RECORDS PROVIDED below:

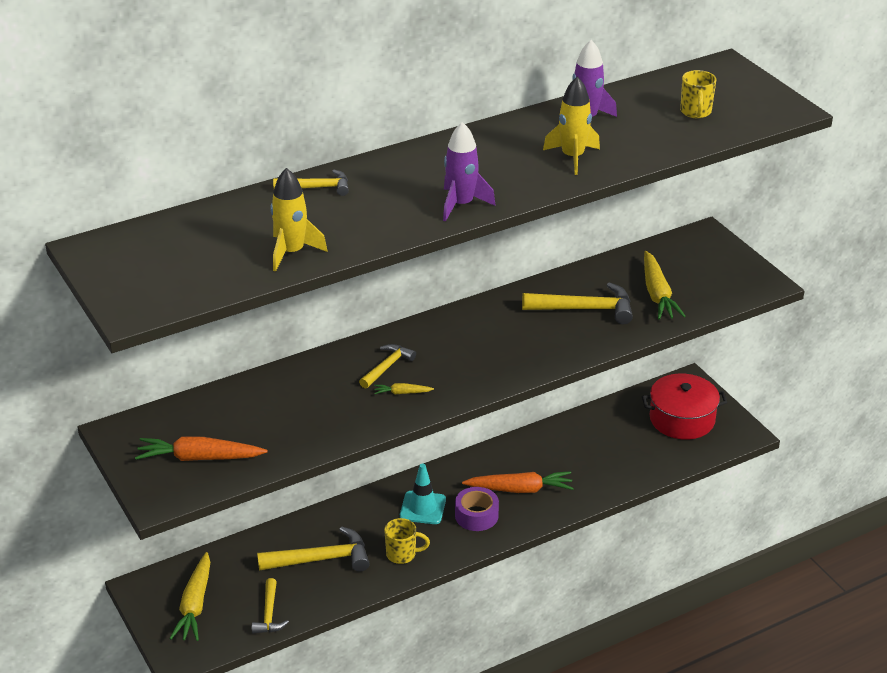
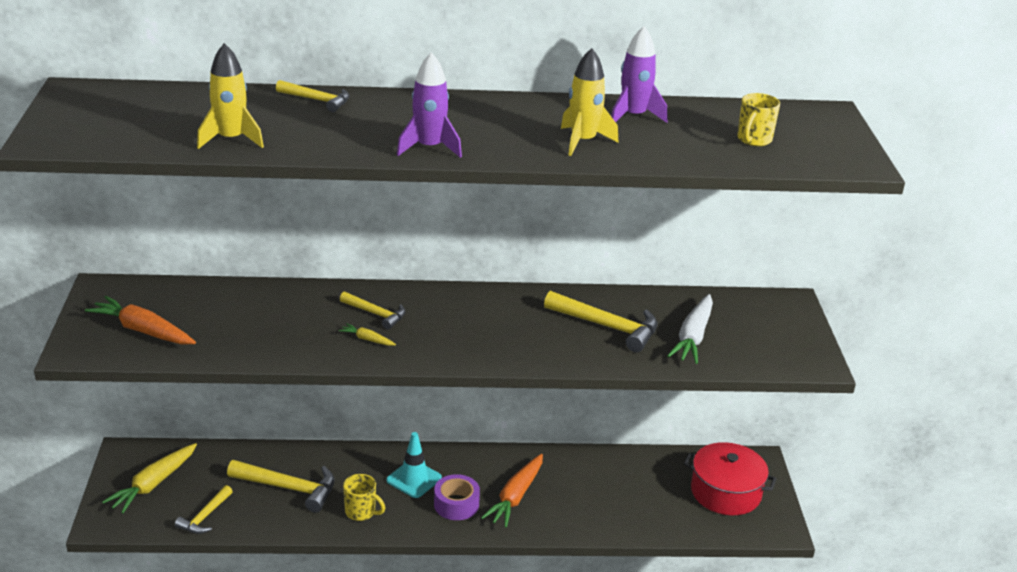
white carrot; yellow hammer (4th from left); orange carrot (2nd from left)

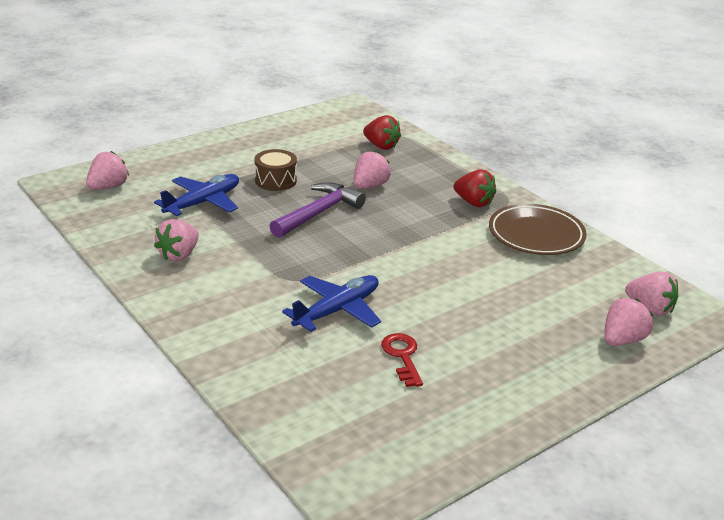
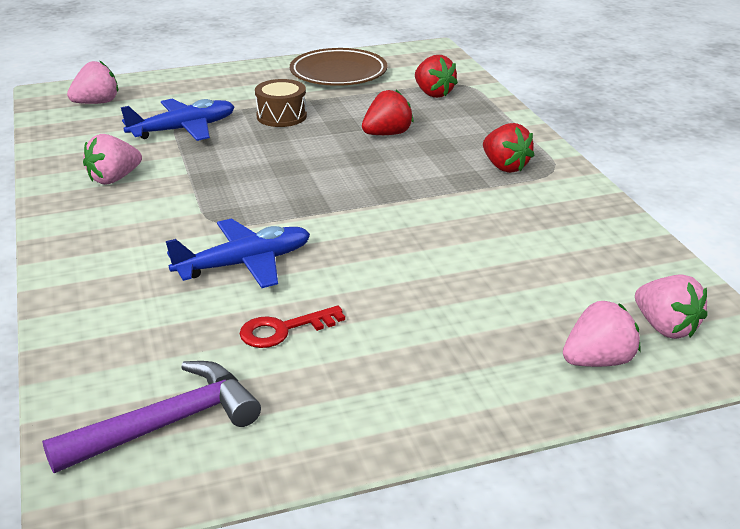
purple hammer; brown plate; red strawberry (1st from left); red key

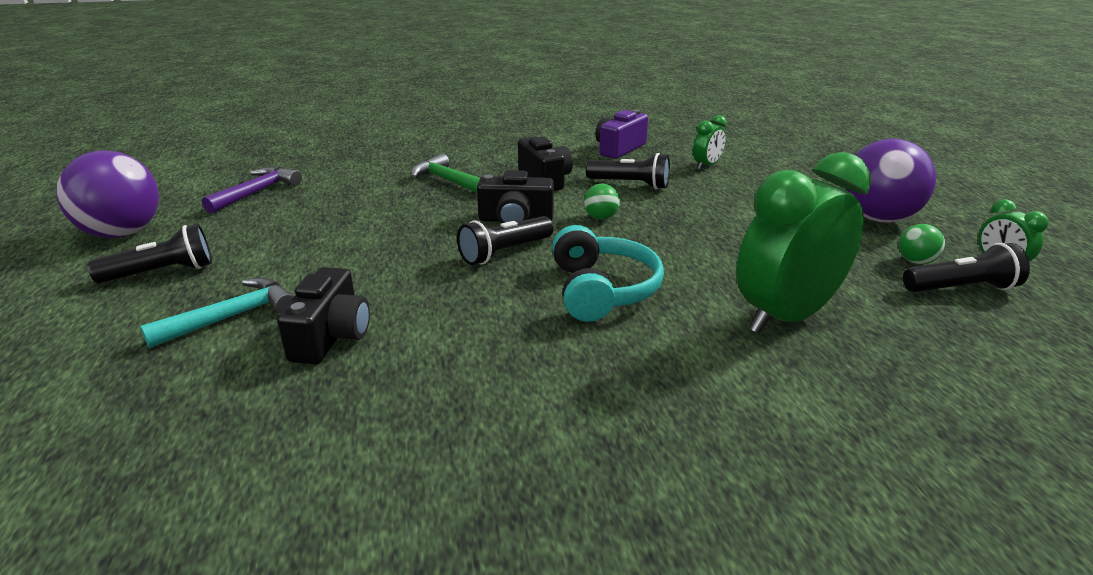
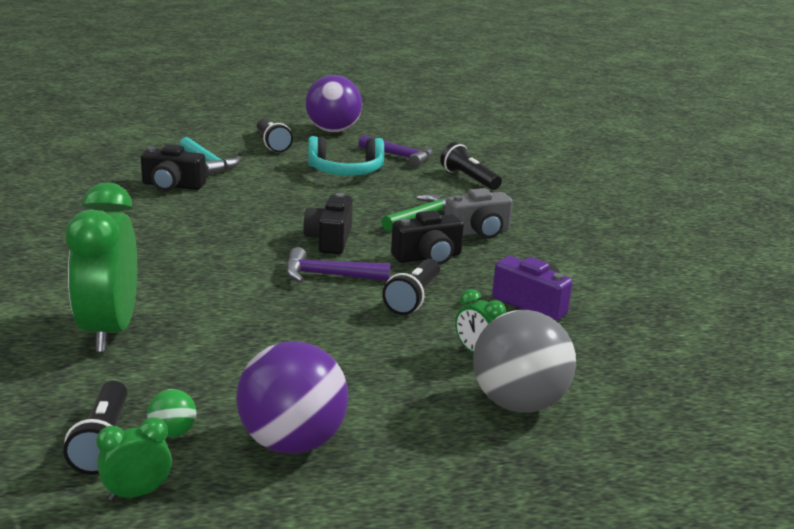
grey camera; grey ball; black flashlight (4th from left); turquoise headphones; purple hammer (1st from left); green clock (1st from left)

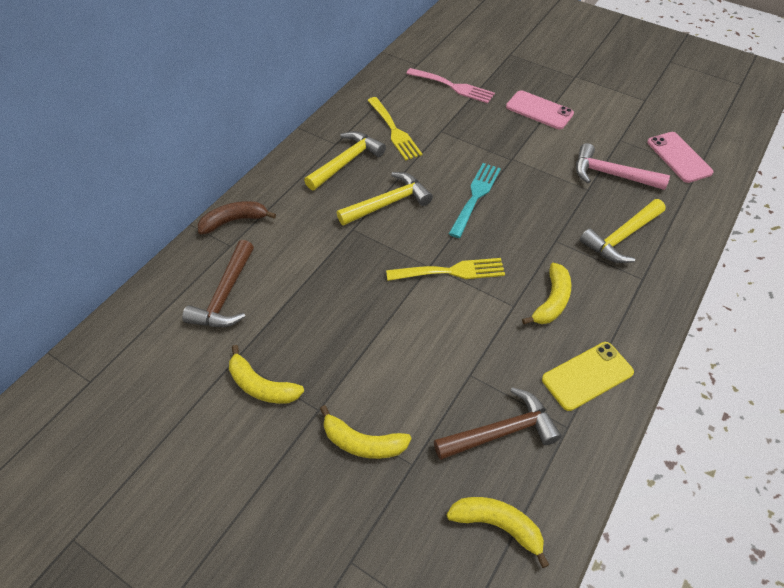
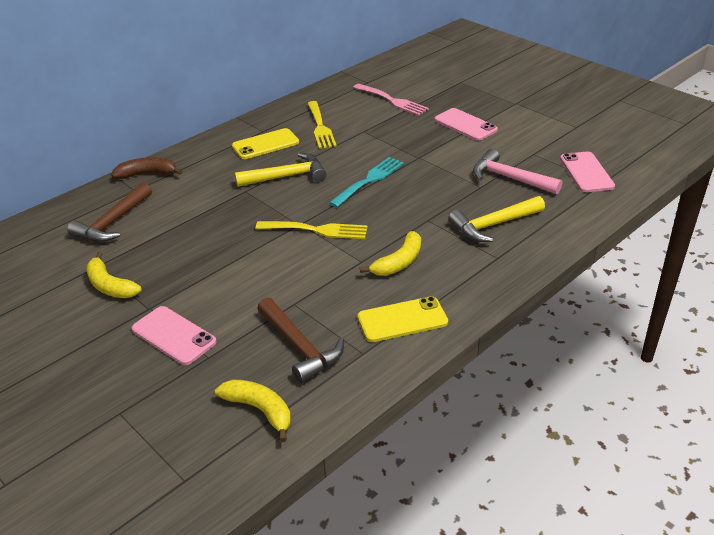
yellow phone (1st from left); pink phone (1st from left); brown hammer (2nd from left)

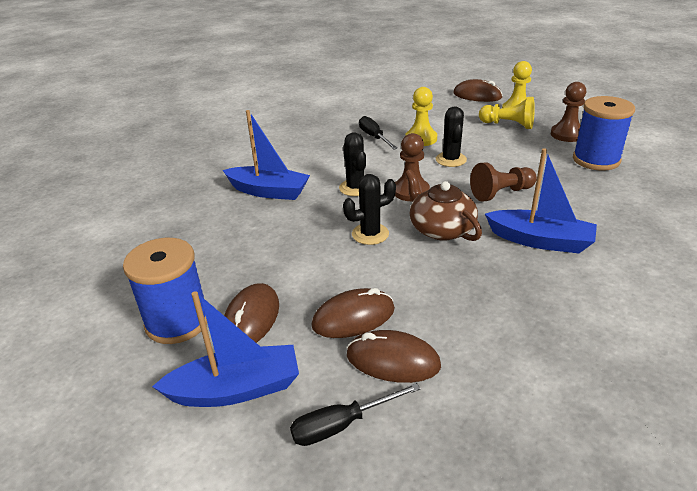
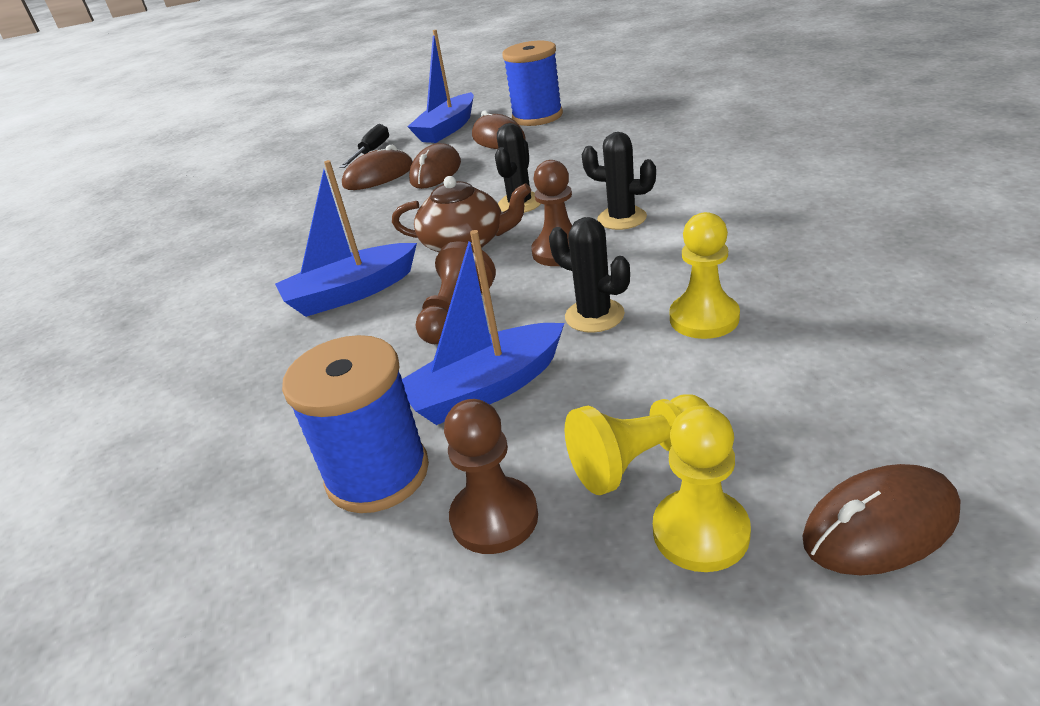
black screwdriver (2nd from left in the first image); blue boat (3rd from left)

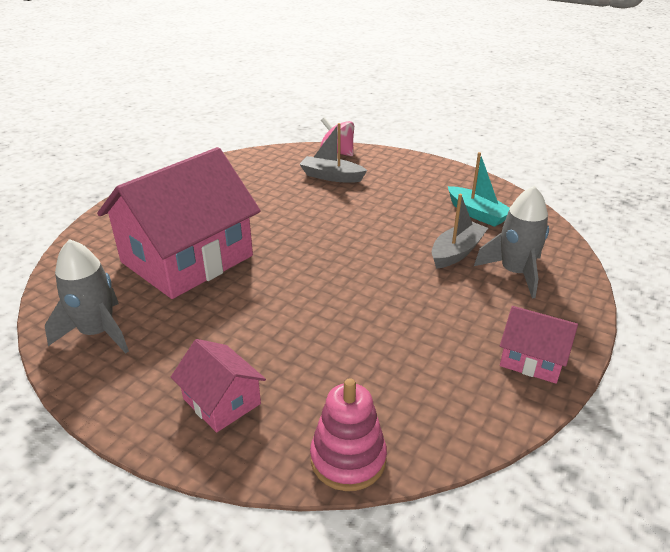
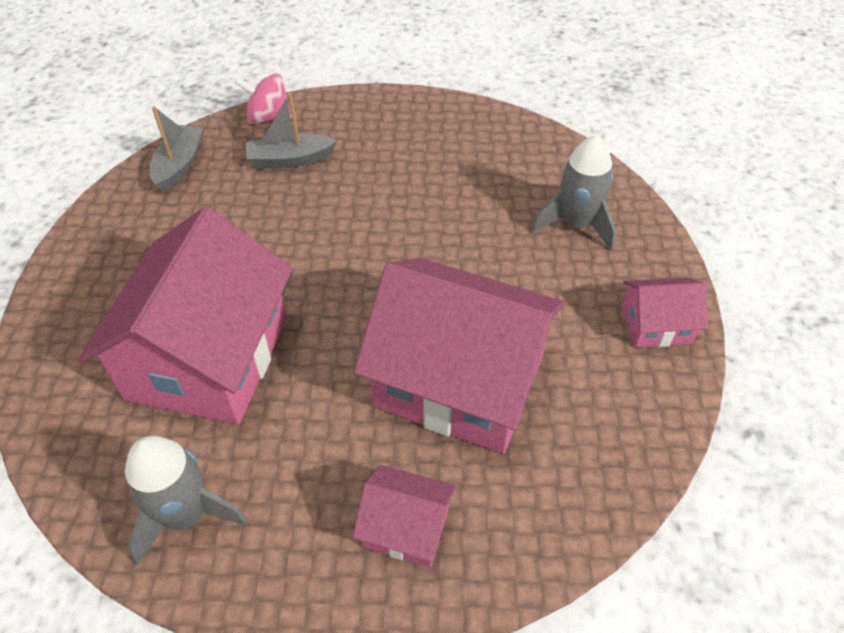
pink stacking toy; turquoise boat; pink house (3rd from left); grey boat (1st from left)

End of RECORDS PROVIDED.

Once the pictures are removed, return the entries exactly as they stand.

RESPONSE AREA:
white carrot; yellow hammer (4th from left); orange carrot (2nd from left)

purple hammer; brown plate; red strawberry (1st from left); red key

grey camera; grey ball; black flashlight (4th from left); turquoise headphones; purple hammer (1st from left); green clock (1st from left)

yellow phone (1st from left); pink phone (1st from left); brown hammer (2nd from left)

black screwdriver (2nd from left in the first image); blue boat (3rd from left)

pink stacking toy; turquoise boat; pink house (3rd from left); grey boat (1st from left)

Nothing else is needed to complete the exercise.